(Image change detection data)

________________

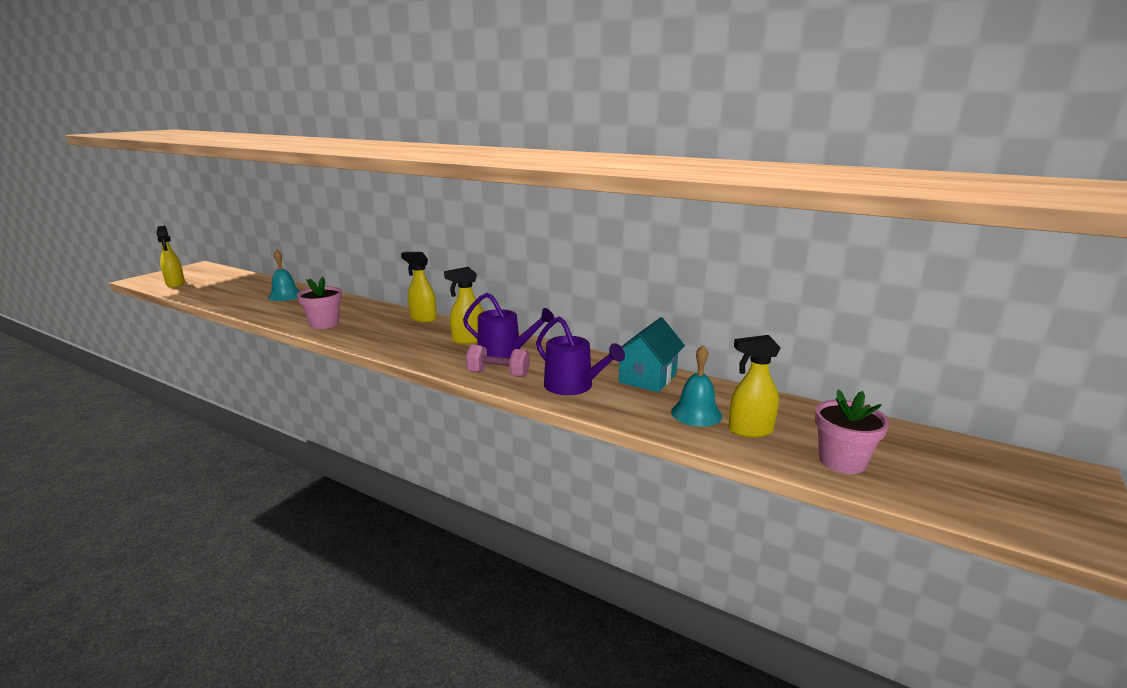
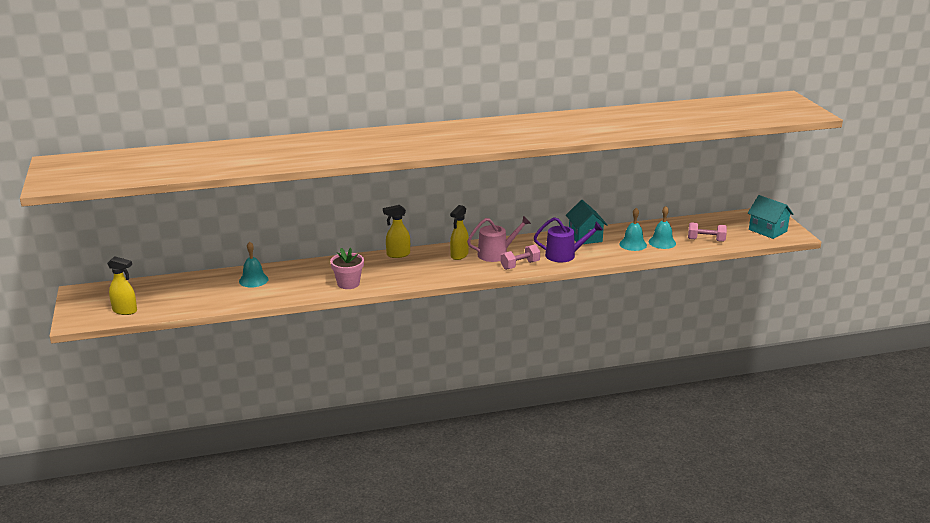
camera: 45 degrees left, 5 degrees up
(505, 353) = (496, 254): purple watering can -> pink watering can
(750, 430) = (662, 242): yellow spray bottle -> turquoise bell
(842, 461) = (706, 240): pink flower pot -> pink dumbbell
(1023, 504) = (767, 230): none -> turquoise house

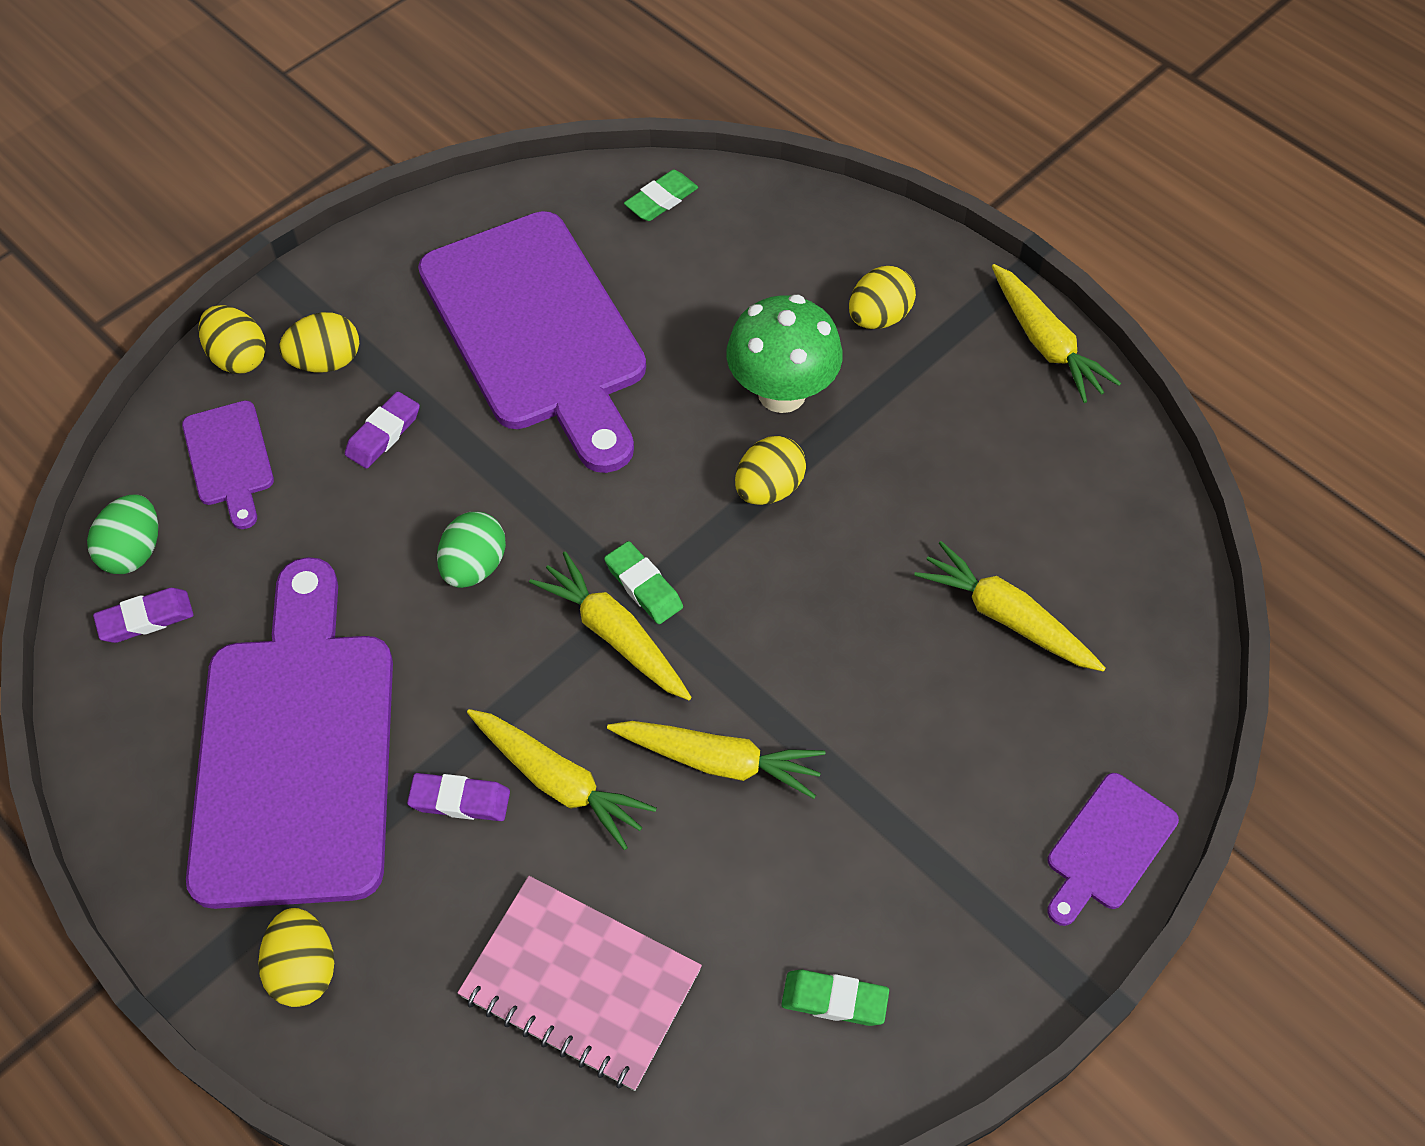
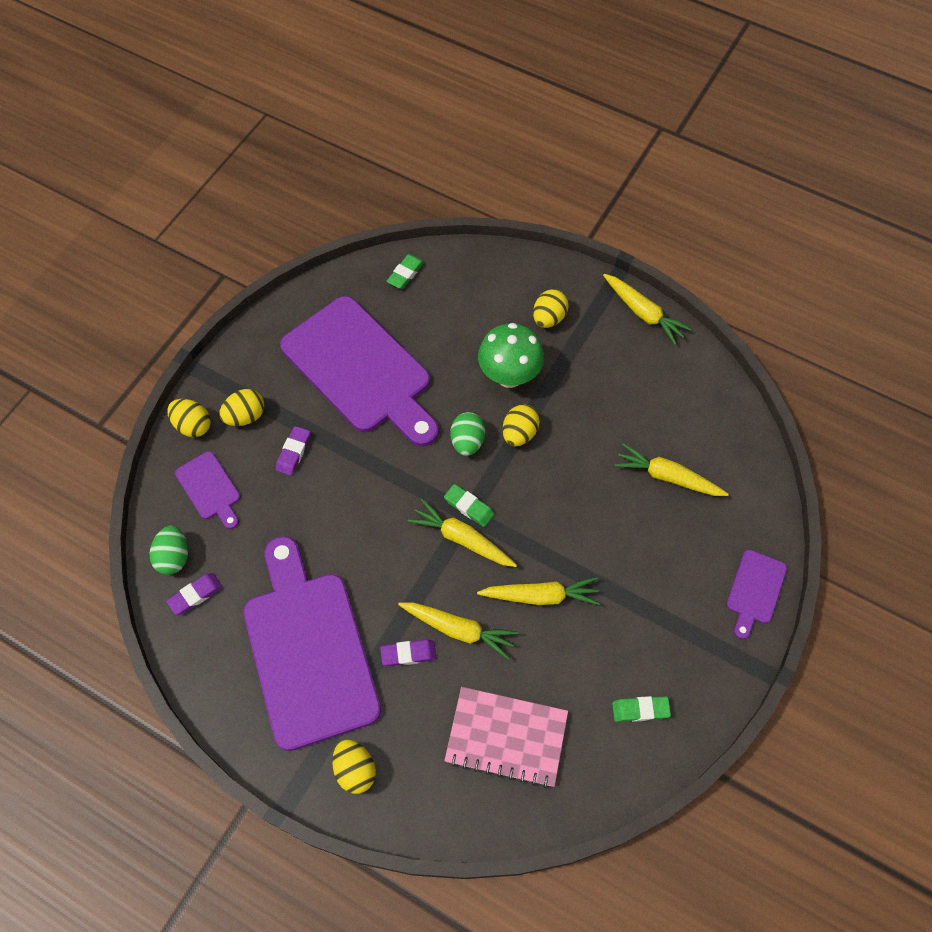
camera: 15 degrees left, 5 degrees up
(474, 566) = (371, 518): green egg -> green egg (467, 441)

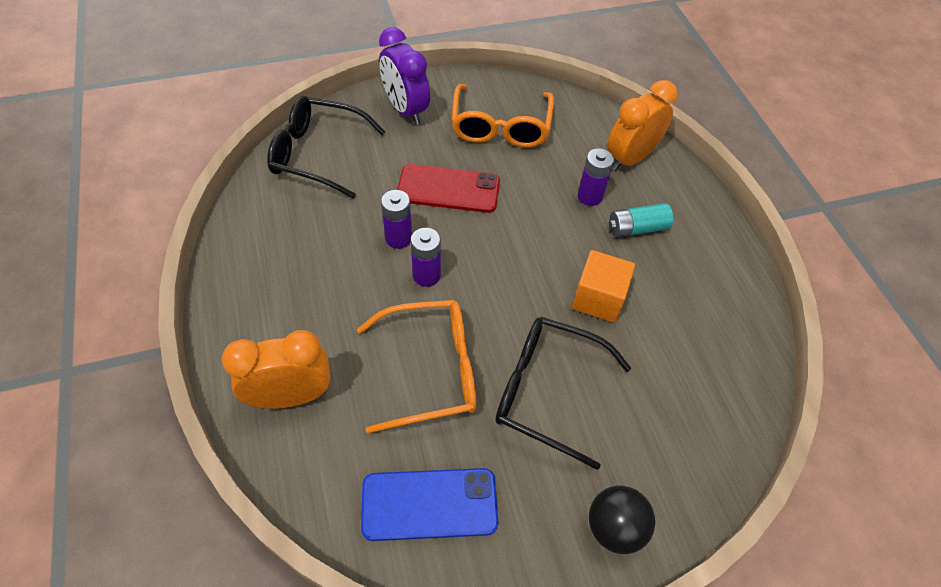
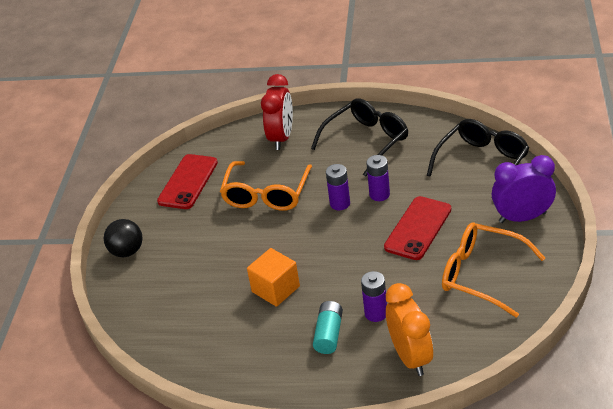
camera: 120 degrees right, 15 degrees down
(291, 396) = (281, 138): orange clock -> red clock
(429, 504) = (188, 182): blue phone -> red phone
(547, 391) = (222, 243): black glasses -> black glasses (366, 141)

________________

• _Your instructions_
Check each line of the entries for "degrees" and copy those that have it.

• _Exercise solution_
camera: 45 degrees left, 5 degrees up
camera: 15 degrees left, 5 degrees up
camera: 120 degrees right, 15 degrees down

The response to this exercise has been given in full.